— PROVIDED MATERIAL —
"""

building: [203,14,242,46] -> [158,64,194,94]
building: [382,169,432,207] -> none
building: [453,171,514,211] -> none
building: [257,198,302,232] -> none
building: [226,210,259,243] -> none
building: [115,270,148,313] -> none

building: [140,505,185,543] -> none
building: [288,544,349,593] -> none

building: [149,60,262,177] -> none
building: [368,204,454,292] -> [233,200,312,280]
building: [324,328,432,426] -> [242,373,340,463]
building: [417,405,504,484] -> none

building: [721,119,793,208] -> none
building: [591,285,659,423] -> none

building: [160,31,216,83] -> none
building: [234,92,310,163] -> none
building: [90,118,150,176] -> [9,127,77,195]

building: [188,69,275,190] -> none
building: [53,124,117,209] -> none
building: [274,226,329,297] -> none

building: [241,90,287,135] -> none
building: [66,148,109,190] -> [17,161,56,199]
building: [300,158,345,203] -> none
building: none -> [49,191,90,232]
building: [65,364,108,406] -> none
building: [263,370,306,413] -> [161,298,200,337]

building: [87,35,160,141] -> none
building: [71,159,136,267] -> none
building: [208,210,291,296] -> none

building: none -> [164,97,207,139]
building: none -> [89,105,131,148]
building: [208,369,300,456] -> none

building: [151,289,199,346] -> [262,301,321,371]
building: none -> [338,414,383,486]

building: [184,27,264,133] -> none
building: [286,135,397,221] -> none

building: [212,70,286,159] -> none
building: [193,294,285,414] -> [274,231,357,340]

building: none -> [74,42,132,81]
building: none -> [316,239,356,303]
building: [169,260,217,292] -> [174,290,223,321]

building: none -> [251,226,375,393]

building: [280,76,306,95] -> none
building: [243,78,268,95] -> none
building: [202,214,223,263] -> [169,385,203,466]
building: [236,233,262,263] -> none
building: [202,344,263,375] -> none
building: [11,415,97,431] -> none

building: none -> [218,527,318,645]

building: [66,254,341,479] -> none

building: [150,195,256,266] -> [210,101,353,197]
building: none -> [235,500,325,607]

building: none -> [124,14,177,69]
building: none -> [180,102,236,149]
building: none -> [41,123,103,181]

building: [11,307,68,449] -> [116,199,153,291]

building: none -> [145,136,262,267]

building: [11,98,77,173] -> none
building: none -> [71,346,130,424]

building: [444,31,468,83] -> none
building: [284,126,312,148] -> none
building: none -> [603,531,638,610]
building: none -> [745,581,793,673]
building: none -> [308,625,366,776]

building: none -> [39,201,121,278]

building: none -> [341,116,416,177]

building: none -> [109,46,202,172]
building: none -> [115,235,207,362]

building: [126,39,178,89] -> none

"""

— TASK DETAILS —
Up to and including the line with "building: [188,69,275,190] -> none", reproduce the material above exactly as it appears, starting from its first line.

— ANSWER SECTION —
building: [203,14,242,46] -> [158,64,194,94]
building: [382,169,432,207] -> none
building: [453,171,514,211] -> none
building: [257,198,302,232] -> none
building: [226,210,259,243] -> none
building: [115,270,148,313] -> none

building: [140,505,185,543] -> none
building: [288,544,349,593] -> none

building: [149,60,262,177] -> none
building: [368,204,454,292] -> [233,200,312,280]
building: [324,328,432,426] -> [242,373,340,463]
building: [417,405,504,484] -> none

building: [721,119,793,208] -> none
building: [591,285,659,423] -> none

building: [160,31,216,83] -> none
building: [234,92,310,163] -> none
building: [90,118,150,176] -> [9,127,77,195]

building: [188,69,275,190] -> none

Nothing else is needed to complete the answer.